[Input data]:

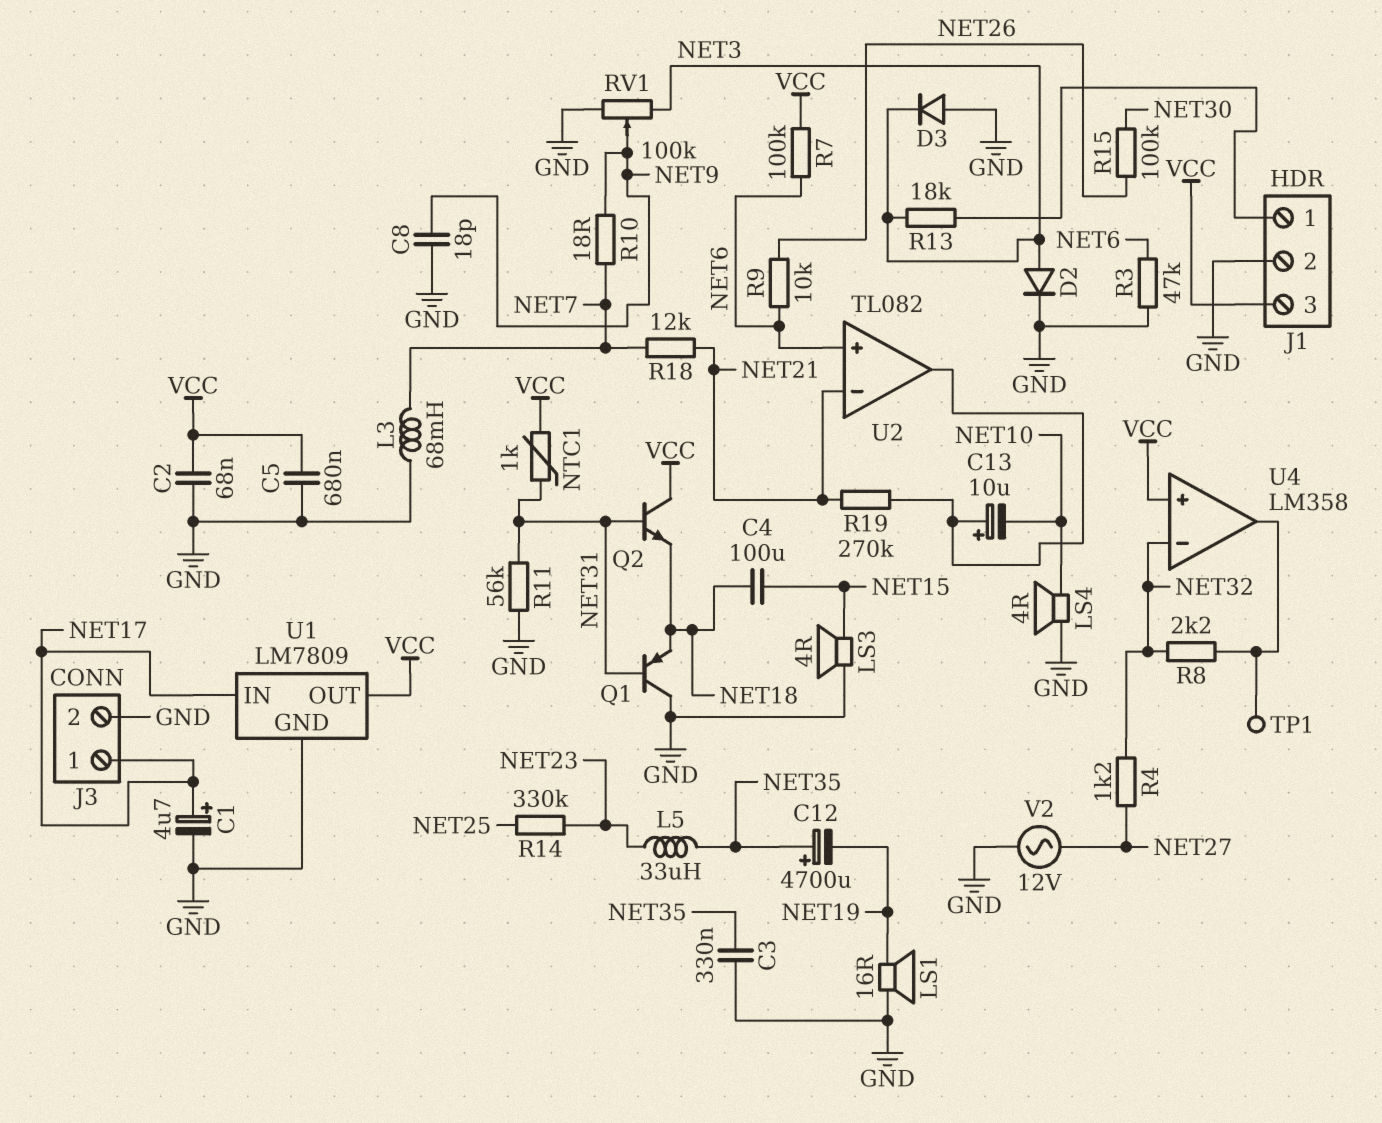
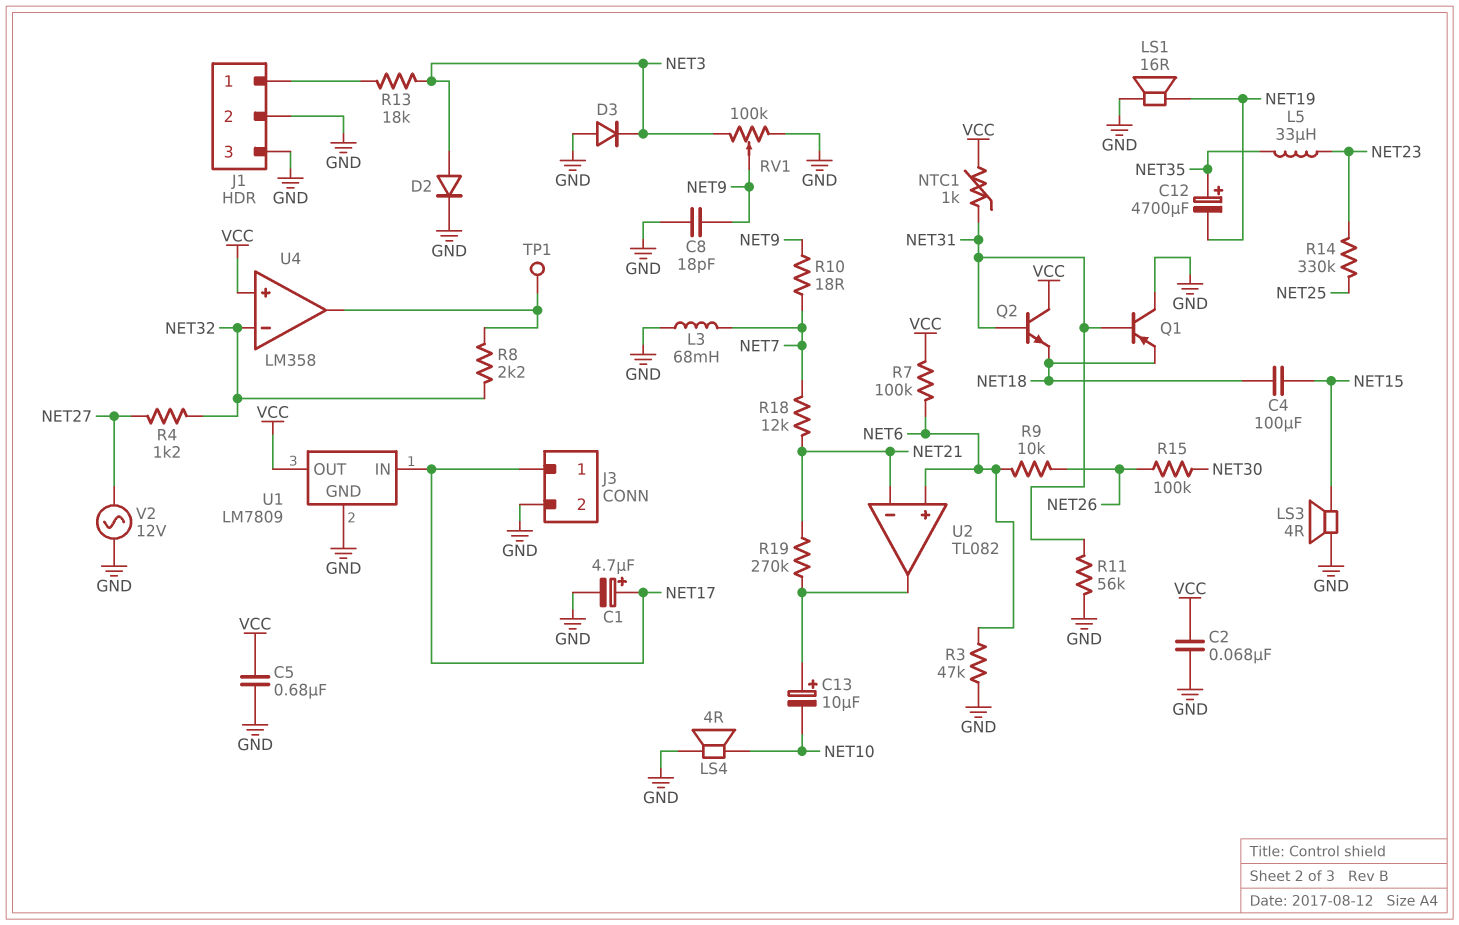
C3: 330nF (GND, NET35) -> none
J1 pin 3: VCC -> GND

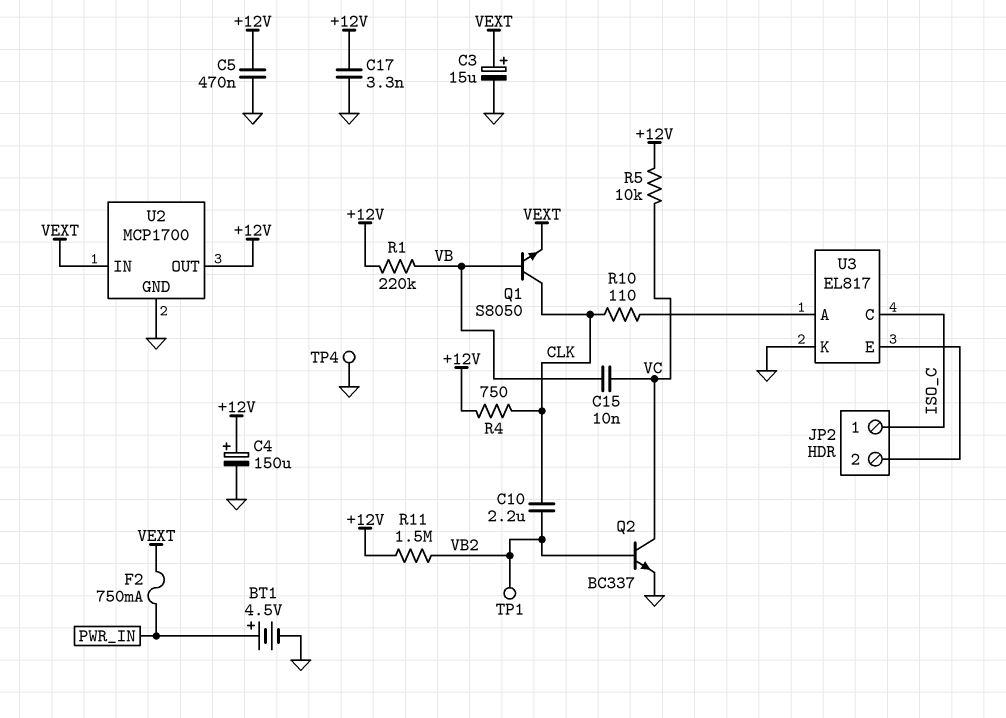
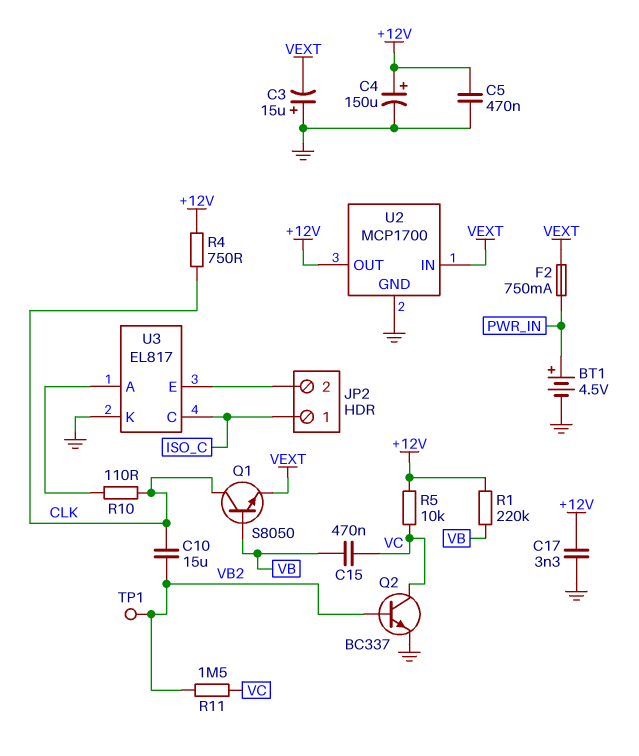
C3: 15uF (plus VEXT, minus GND) -> 15uF (plus GND, minus VEXT)
C10: 2.2uF (CLK, VB2) -> 15uF (CLK, VB2)
C15: 10nF (VB, VC) -> 470nF (VB, VC)
R11: 1.5M (+12V, VB2) -> 1.5M (VB2, VC)
TP4: test point (GND) -> none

[Aim of the exercise]: Copy every record above exactly, leaving out any pictures.

[Expected answer]:
C3: 330nF (GND, NET35) -> none
J1 pin 3: VCC -> GND

C3: 15uF (plus VEXT, minus GND) -> 15uF (plus GND, minus VEXT)
C10: 2.2uF (CLK, VB2) -> 15uF (CLK, VB2)
C15: 10nF (VB, VC) -> 470nF (VB, VC)
R11: 1.5M (+12V, VB2) -> 1.5M (VB2, VC)
TP4: test point (GND) -> none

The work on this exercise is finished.